### Exercise
Only one stretch of the data below is wanted: the lines from the one with "black rocket: 3 -> 1" through the one with "purple domino: 1 -> 3", repeated exactly.

### Entries shown
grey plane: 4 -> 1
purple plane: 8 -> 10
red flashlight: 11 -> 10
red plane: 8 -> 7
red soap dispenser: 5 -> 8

--

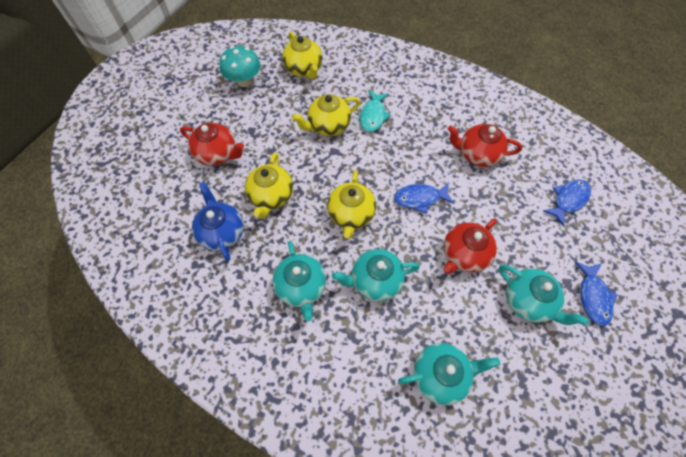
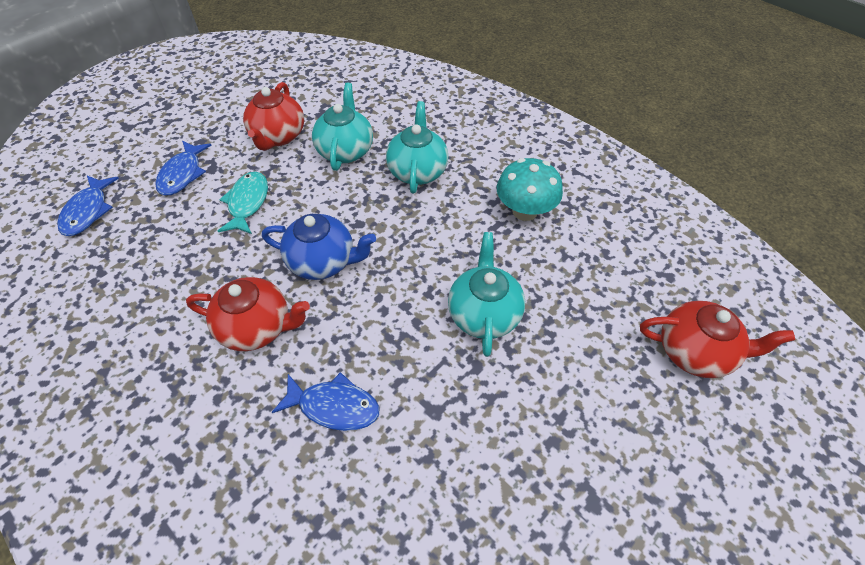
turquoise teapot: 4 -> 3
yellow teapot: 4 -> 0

* * *

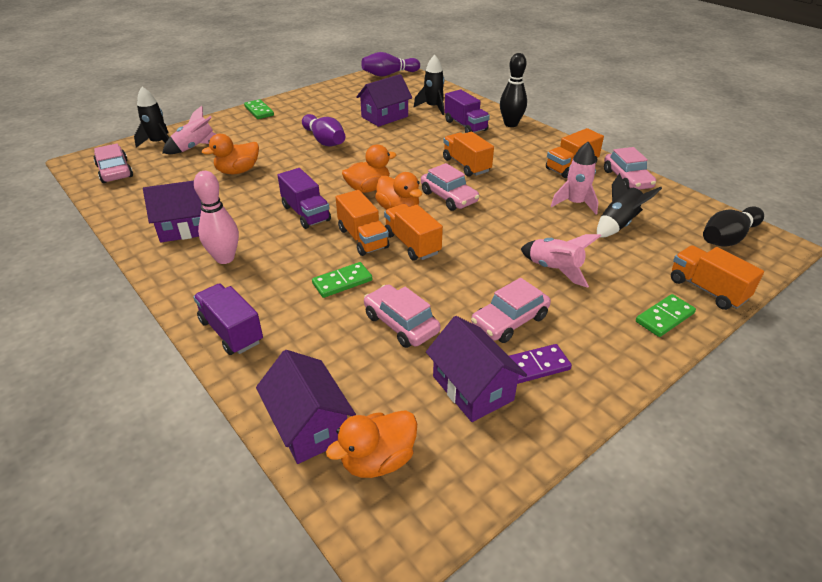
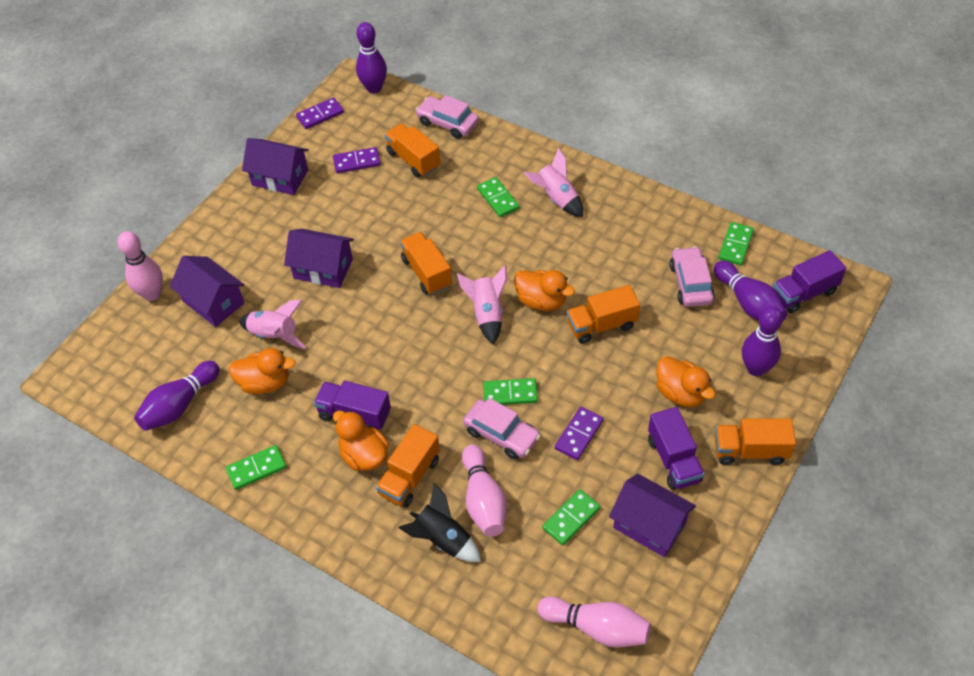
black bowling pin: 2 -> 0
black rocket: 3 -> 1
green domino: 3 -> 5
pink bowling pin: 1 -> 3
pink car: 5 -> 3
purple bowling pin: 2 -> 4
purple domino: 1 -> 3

### Task solution
black rocket: 3 -> 1
green domino: 3 -> 5
pink bowling pin: 1 -> 3
pink car: 5 -> 3
purple bowling pin: 2 -> 4
purple domino: 1 -> 3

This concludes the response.